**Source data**
____
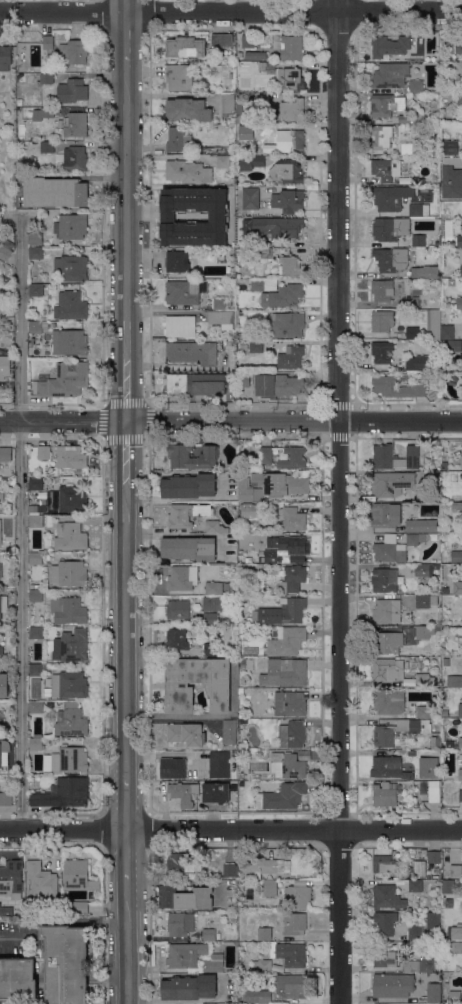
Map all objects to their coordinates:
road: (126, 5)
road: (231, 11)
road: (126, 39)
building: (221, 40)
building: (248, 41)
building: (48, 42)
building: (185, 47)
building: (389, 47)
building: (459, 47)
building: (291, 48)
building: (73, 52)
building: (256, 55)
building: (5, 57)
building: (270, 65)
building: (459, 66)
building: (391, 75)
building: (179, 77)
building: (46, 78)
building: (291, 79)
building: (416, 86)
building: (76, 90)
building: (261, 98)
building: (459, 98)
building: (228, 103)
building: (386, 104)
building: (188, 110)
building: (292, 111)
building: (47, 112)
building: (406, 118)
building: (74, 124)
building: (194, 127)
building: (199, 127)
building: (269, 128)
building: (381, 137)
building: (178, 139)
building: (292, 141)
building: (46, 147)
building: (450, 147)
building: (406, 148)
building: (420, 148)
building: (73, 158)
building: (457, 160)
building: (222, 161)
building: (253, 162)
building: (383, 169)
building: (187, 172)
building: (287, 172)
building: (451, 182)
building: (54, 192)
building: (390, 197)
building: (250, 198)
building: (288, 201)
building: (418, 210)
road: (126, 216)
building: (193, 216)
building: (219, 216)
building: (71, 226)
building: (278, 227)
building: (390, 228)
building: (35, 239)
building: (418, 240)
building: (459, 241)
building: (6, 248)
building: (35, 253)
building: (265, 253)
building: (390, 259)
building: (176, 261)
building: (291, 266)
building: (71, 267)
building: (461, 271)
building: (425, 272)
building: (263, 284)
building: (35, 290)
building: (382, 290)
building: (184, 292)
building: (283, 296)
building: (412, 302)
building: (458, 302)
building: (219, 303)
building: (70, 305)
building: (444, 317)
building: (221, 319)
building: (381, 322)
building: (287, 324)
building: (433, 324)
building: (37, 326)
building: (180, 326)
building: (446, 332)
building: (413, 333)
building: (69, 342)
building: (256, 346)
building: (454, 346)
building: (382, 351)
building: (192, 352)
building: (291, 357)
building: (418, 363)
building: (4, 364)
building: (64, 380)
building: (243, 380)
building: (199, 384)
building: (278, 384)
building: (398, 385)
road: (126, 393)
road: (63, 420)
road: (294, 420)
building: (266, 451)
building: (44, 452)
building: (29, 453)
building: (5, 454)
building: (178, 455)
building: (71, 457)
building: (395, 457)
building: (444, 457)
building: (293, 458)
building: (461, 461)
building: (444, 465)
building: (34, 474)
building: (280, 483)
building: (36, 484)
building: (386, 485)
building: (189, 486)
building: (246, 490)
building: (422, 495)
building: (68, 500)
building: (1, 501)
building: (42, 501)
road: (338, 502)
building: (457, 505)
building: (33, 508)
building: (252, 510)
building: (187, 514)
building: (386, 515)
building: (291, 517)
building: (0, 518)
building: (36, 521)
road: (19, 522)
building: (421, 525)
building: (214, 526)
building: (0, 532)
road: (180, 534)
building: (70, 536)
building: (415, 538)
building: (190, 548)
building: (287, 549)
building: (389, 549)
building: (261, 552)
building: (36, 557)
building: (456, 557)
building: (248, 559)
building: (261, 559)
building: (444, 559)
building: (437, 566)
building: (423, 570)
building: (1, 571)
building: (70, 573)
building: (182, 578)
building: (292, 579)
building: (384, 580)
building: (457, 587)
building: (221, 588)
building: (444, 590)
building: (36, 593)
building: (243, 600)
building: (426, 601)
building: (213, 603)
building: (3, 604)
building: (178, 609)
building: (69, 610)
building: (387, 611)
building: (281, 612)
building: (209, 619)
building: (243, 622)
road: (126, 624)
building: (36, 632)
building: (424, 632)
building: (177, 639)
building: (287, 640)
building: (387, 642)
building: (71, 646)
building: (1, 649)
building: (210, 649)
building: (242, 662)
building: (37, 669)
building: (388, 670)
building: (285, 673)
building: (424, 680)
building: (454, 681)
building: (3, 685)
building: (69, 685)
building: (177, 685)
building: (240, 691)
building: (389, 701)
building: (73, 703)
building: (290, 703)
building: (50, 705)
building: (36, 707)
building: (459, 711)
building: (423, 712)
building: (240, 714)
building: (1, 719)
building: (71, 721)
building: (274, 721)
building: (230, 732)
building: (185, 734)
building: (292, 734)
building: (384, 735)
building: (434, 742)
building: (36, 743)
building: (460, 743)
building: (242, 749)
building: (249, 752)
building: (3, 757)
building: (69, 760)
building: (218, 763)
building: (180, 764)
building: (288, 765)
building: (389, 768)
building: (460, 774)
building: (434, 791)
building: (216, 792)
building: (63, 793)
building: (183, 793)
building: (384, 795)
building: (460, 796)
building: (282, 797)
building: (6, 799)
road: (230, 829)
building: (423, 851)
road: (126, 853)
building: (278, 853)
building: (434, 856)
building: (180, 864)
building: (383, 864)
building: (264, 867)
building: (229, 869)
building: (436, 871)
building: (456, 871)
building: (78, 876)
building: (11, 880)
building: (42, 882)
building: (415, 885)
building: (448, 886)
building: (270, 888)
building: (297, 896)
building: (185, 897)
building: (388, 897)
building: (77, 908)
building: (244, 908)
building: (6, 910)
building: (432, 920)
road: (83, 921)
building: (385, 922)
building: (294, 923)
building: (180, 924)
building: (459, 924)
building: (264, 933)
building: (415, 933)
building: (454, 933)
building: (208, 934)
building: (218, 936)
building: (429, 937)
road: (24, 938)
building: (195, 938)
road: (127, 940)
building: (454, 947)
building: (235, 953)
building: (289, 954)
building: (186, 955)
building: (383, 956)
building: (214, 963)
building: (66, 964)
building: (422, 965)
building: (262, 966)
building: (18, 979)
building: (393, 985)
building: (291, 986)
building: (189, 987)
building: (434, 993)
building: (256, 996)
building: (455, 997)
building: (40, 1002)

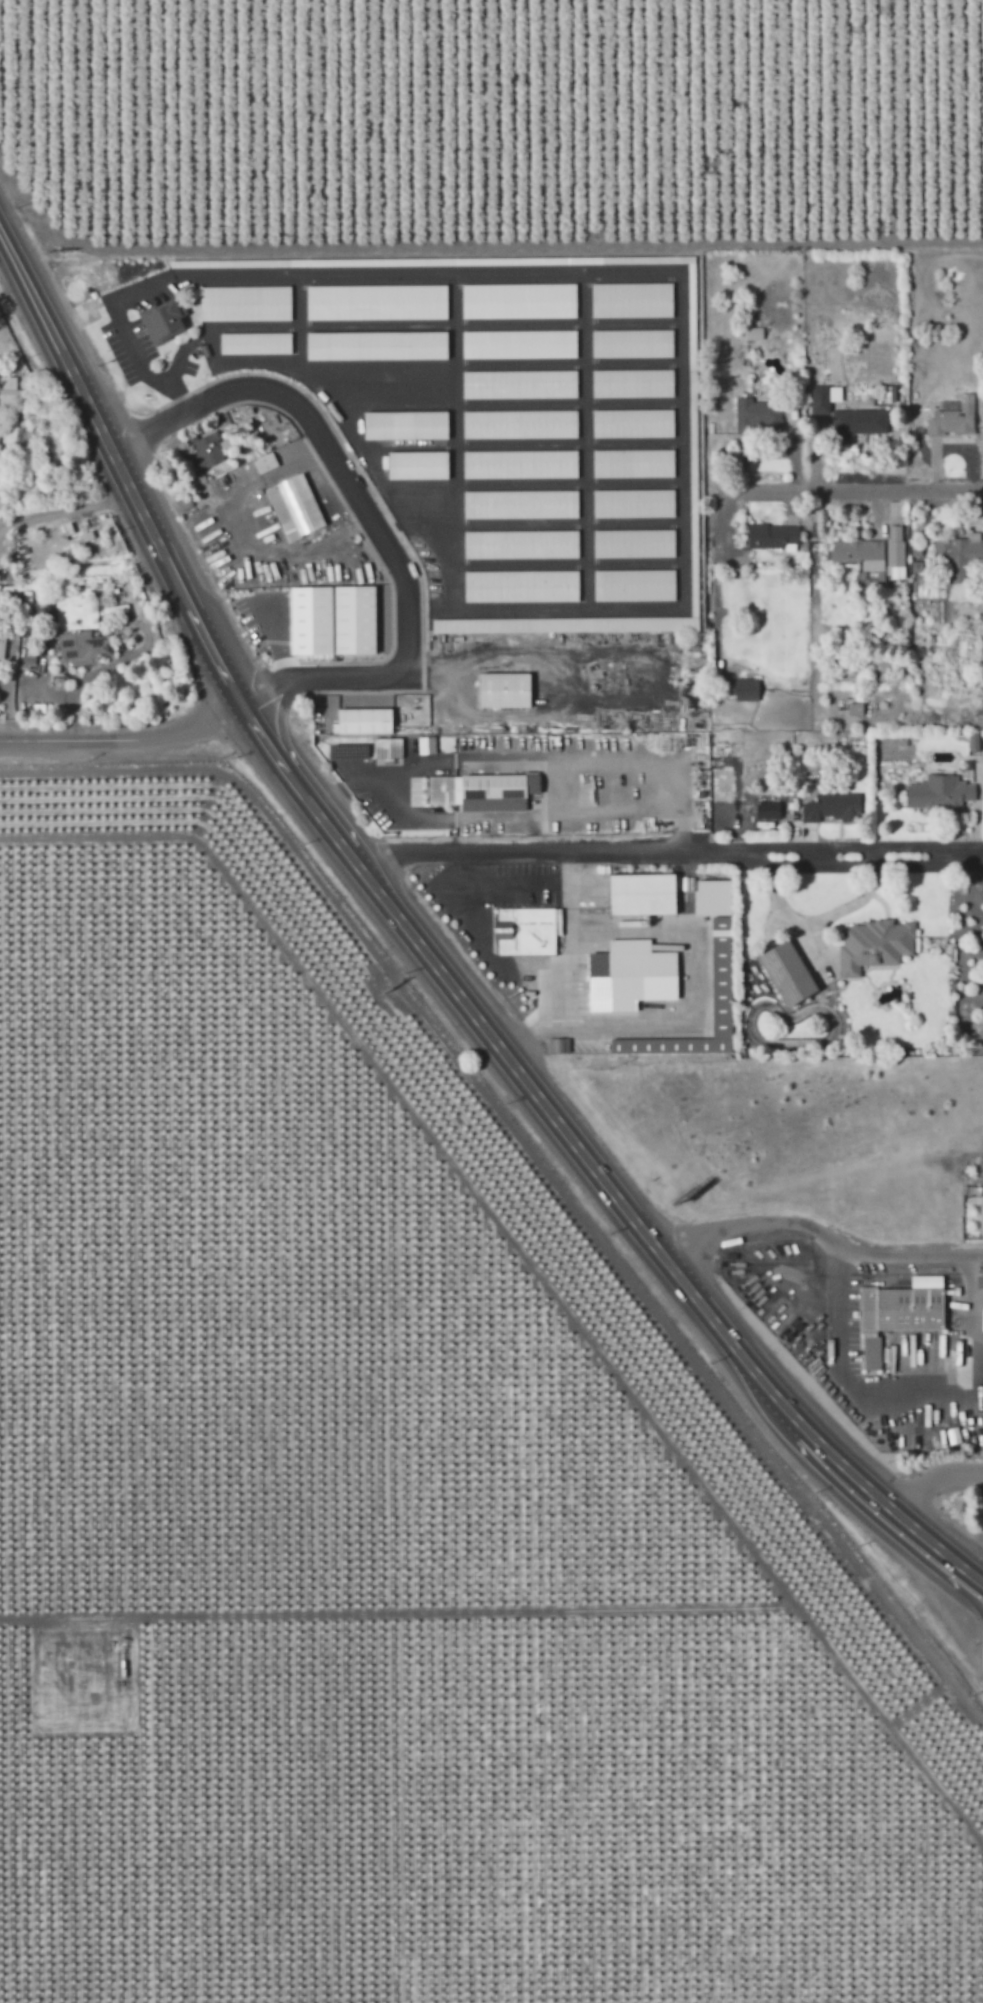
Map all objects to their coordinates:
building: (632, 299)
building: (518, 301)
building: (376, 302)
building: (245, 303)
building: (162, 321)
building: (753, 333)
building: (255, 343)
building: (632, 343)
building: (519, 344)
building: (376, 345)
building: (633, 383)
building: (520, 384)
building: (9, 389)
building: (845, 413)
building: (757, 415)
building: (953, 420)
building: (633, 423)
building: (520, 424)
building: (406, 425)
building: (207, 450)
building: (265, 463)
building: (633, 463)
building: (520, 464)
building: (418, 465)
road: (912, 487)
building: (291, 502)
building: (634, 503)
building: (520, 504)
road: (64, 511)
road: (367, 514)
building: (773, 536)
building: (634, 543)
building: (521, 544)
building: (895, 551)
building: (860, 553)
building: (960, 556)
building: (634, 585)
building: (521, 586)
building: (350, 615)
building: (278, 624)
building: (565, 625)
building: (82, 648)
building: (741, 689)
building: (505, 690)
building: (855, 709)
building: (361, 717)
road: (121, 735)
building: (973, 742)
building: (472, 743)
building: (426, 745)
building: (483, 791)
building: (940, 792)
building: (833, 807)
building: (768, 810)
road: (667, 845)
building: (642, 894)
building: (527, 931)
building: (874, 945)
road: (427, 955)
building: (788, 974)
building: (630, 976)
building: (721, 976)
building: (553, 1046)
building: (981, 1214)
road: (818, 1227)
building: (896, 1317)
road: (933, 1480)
____
**DESCRIPTION OF THE TASK**
Without the pictures, repeat all the records word for word.

**RESULT**
Map all objects to their coordinates:
road: (126, 5)
road: (231, 11)
road: (126, 39)
building: (221, 40)
building: (248, 41)
building: (48, 42)
building: (185, 47)
building: (389, 47)
building: (459, 47)
building: (291, 48)
building: (73, 52)
building: (256, 55)
building: (5, 57)
building: (270, 65)
building: (459, 66)
building: (391, 75)
building: (179, 77)
building: (46, 78)
building: (291, 79)
building: (416, 86)
building: (76, 90)
building: (261, 98)
building: (459, 98)
building: (228, 103)
building: (386, 104)
building: (188, 110)
building: (292, 111)
building: (47, 112)
building: (406, 118)
building: (74, 124)
building: (194, 127)
building: (199, 127)
building: (269, 128)
building: (381, 137)
building: (178, 139)
building: (292, 141)
building: (46, 147)
building: (450, 147)
building: (406, 148)
building: (420, 148)
building: (73, 158)
building: (457, 160)
building: (222, 161)
building: (253, 162)
building: (383, 169)
building: (187, 172)
building: (287, 172)
building: (451, 182)
building: (54, 192)
building: (390, 197)
building: (250, 198)
building: (288, 201)
building: (418, 210)
road: (126, 216)
building: (193, 216)
building: (219, 216)
building: (71, 226)
building: (278, 227)
building: (390, 228)
building: (35, 239)
building: (418, 240)
building: (459, 241)
building: (6, 248)
building: (35, 253)
building: (265, 253)
building: (390, 259)
building: (176, 261)
building: (291, 266)
building: (71, 267)
building: (461, 271)
building: (425, 272)
building: (263, 284)
building: (35, 290)
building: (382, 290)
building: (184, 292)
building: (283, 296)
building: (412, 302)
building: (458, 302)
building: (219, 303)
building: (70, 305)
building: (444, 317)
building: (221, 319)
building: (381, 322)
building: (287, 324)
building: (433, 324)
building: (37, 326)
building: (180, 326)
building: (446, 332)
building: (413, 333)
building: (69, 342)
building: (256, 346)
building: (454, 346)
building: (382, 351)
building: (192, 352)
building: (291, 357)
building: (418, 363)
building: (4, 364)
building: (64, 380)
building: (243, 380)
building: (199, 384)
building: (278, 384)
building: (398, 385)
road: (126, 393)
road: (63, 420)
road: (294, 420)
building: (266, 451)
building: (44, 452)
building: (29, 453)
building: (5, 454)
building: (178, 455)
building: (71, 457)
building: (395, 457)
building: (444, 457)
building: (293, 458)
building: (461, 461)
building: (444, 465)
building: (34, 474)
building: (280, 483)
building: (36, 484)
building: (386, 485)
building: (189, 486)
building: (246, 490)
building: (422, 495)
building: (68, 500)
building: (1, 501)
building: (42, 501)
road: (338, 502)
building: (457, 505)
building: (33, 508)
building: (252, 510)
building: (187, 514)
building: (386, 515)
building: (291, 517)
building: (0, 518)
building: (36, 521)
road: (19, 522)
building: (421, 525)
building: (214, 526)
building: (0, 532)
road: (180, 534)
building: (70, 536)
building: (415, 538)
building: (190, 548)
building: (287, 549)
building: (389, 549)
building: (261, 552)
building: (36, 557)
building: (456, 557)
building: (248, 559)
building: (261, 559)
building: (444, 559)
building: (437, 566)
building: (423, 570)
building: (1, 571)
building: (70, 573)
building: (182, 578)
building: (292, 579)
building: (384, 580)
building: (457, 587)
building: (221, 588)
building: (444, 590)
building: (36, 593)
building: (243, 600)
building: (426, 601)
building: (213, 603)
building: (3, 604)
building: (178, 609)
building: (69, 610)
building: (387, 611)
building: (281, 612)
building: (209, 619)
building: (243, 622)
road: (126, 624)
building: (36, 632)
building: (424, 632)
building: (177, 639)
building: (287, 640)
building: (387, 642)
building: (71, 646)
building: (1, 649)
building: (210, 649)
building: (242, 662)
building: (37, 669)
building: (388, 670)
building: (285, 673)
building: (424, 680)
building: (454, 681)
building: (3, 685)
building: (69, 685)
building: (177, 685)
building: (240, 691)
building: (389, 701)
building: (73, 703)
building: (290, 703)
building: (50, 705)
building: (36, 707)
building: (459, 711)
building: (423, 712)
building: (240, 714)
building: (1, 719)
building: (71, 721)
building: (274, 721)
building: (230, 732)
building: (185, 734)
building: (292, 734)
building: (384, 735)
building: (434, 742)
building: (36, 743)
building: (460, 743)
building: (242, 749)
building: (249, 752)
building: (3, 757)
building: (69, 760)
building: (218, 763)
building: (180, 764)
building: (288, 765)
building: (389, 768)
building: (460, 774)
building: (434, 791)
building: (216, 792)
building: (63, 793)
building: (183, 793)
building: (384, 795)
building: (460, 796)
building: (282, 797)
building: (6, 799)
road: (230, 829)
building: (423, 851)
road: (126, 853)
building: (278, 853)
building: (434, 856)
building: (180, 864)
building: (383, 864)
building: (264, 867)
building: (229, 869)
building: (436, 871)
building: (456, 871)
building: (78, 876)
building: (11, 880)
building: (42, 882)
building: (415, 885)
building: (448, 886)
building: (270, 888)
building: (297, 896)
building: (185, 897)
building: (388, 897)
building: (77, 908)
building: (244, 908)
building: (6, 910)
building: (432, 920)
road: (83, 921)
building: (385, 922)
building: (294, 923)
building: (180, 924)
building: (459, 924)
building: (264, 933)
building: (415, 933)
building: (454, 933)
building: (208, 934)
building: (218, 936)
building: (429, 937)
road: (24, 938)
building: (195, 938)
road: (127, 940)
building: (454, 947)
building: (235, 953)
building: (289, 954)
building: (186, 955)
building: (383, 956)
building: (214, 963)
building: (66, 964)
building: (422, 965)
building: (262, 966)
building: (18, 979)
building: (393, 985)
building: (291, 986)
building: (189, 987)
building: (434, 993)
building: (256, 996)
building: (455, 997)
building: (40, 1002)

Map all objects to their coordinates:
building: (632, 299)
building: (518, 301)
building: (376, 302)
building: (245, 303)
building: (162, 321)
building: (753, 333)
building: (255, 343)
building: (632, 343)
building: (519, 344)
building: (376, 345)
building: (633, 383)
building: (520, 384)
building: (9, 389)
building: (845, 413)
building: (757, 415)
building: (953, 420)
building: (633, 423)
building: (520, 424)
building: (406, 425)
building: (207, 450)
building: (265, 463)
building: (633, 463)
building: (520, 464)
building: (418, 465)
road: (912, 487)
building: (291, 502)
building: (634, 503)
building: (520, 504)
road: (64, 511)
road: (367, 514)
building: (773, 536)
building: (634, 543)
building: (521, 544)
building: (895, 551)
building: (860, 553)
building: (960, 556)
building: (634, 585)
building: (521, 586)
building: (350, 615)
building: (278, 624)
building: (565, 625)
building: (82, 648)
building: (741, 689)
building: (505, 690)
building: (855, 709)
building: (361, 717)
road: (121, 735)
building: (973, 742)
building: (472, 743)
building: (426, 745)
building: (483, 791)
building: (940, 792)
building: (833, 807)
building: (768, 810)
road: (667, 845)
building: (642, 894)
building: (527, 931)
building: (874, 945)
road: (427, 955)
building: (788, 974)
building: (630, 976)
building: (721, 976)
building: (553, 1046)
building: (981, 1214)
road: (818, 1227)
building: (896, 1317)
road: (933, 1480)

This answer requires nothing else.